§ **Your objective**
No pictures belong in the copy. Set down exactly the lines from the one that contains "(433, 95) = (660, 172): yellow" through the end of the data.

§ **Source material**

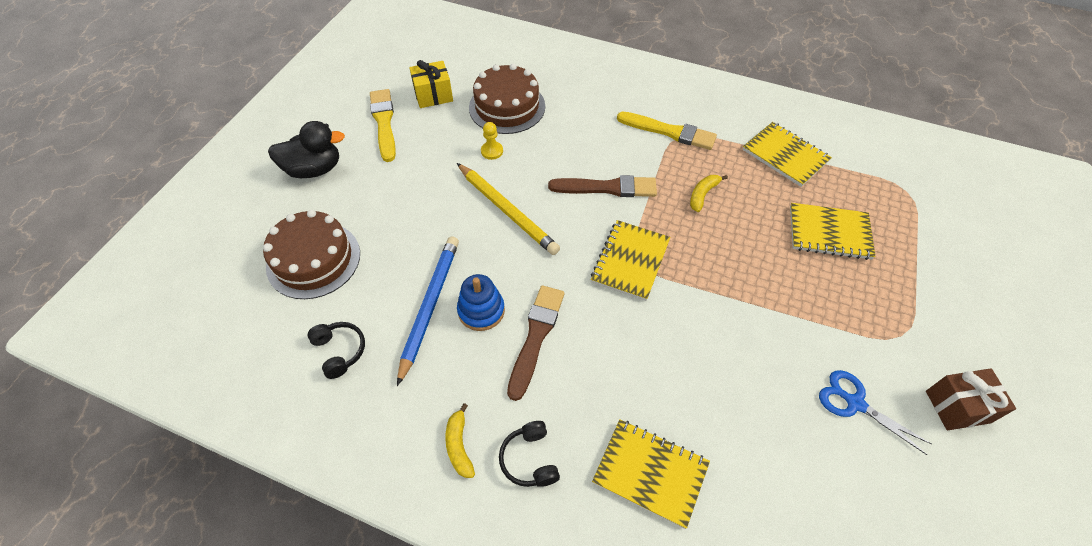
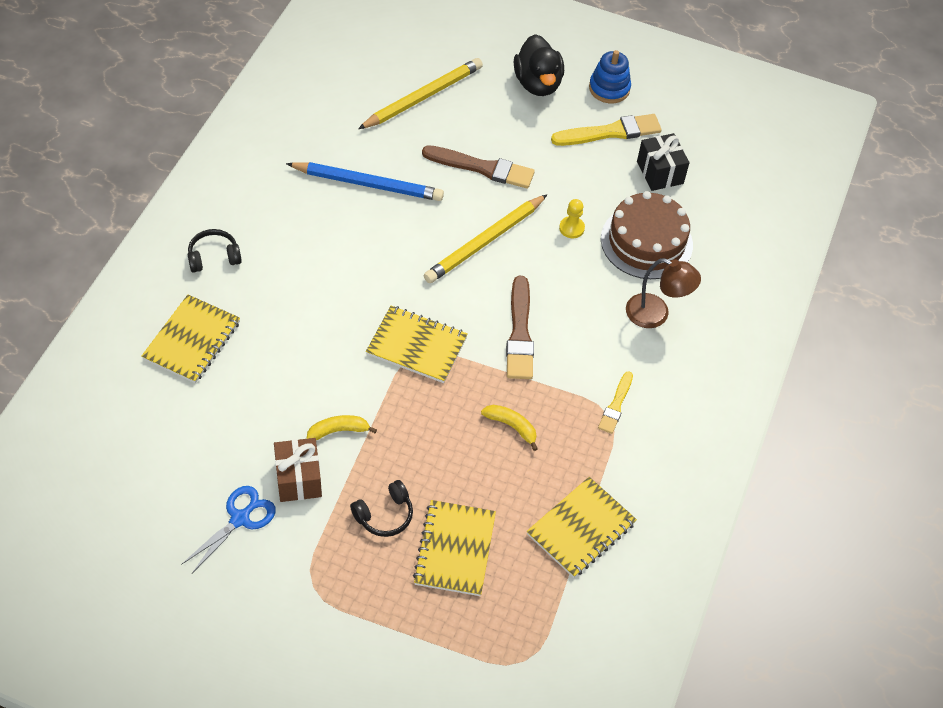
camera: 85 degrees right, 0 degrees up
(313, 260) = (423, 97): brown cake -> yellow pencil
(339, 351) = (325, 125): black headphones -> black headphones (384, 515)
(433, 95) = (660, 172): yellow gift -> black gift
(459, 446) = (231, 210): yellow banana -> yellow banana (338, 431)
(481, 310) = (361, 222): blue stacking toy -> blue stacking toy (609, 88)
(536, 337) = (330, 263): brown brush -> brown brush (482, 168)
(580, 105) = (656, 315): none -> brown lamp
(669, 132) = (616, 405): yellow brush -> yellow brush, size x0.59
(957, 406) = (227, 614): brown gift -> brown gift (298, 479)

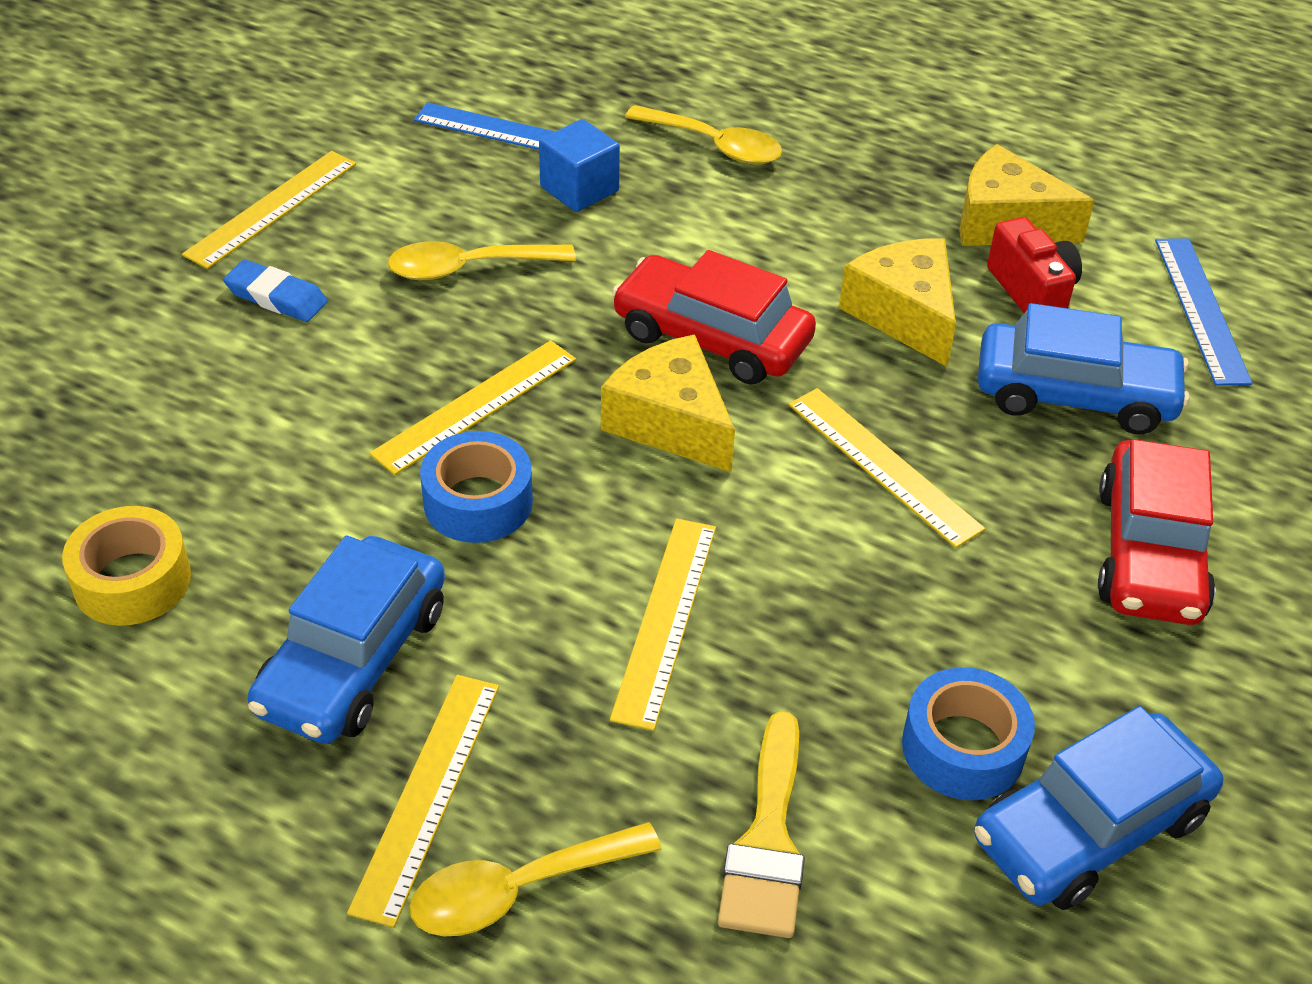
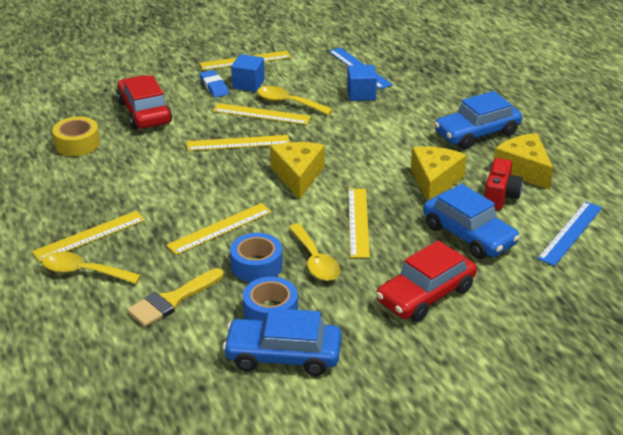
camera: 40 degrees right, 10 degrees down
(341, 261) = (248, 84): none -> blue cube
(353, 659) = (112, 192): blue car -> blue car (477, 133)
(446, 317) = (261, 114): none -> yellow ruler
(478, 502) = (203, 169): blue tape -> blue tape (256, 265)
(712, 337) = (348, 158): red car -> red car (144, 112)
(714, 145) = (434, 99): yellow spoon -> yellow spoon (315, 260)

§ **Solution for this task**
(433, 95) = (660, 172): yellow gift -> black gift
(459, 446) = (231, 210): yellow banana -> yellow banana (338, 431)
(481, 310) = (361, 222): blue stacking toy -> blue stacking toy (609, 88)
(536, 337) = (330, 263): brown brush -> brown brush (482, 168)
(580, 105) = (656, 315): none -> brown lamp
(669, 132) = (616, 405): yellow brush -> yellow brush, size x0.59
(957, 406) = (227, 614): brown gift -> brown gift (298, 479)

camera: 40 degrees right, 10 degrees down
(341, 261) = (248, 84): none -> blue cube
(353, 659) = (112, 192): blue car -> blue car (477, 133)
(446, 317) = (261, 114): none -> yellow ruler
(478, 502) = (203, 169): blue tape -> blue tape (256, 265)
(712, 337) = (348, 158): red car -> red car (144, 112)
(714, 145) = (434, 99): yellow spoon -> yellow spoon (315, 260)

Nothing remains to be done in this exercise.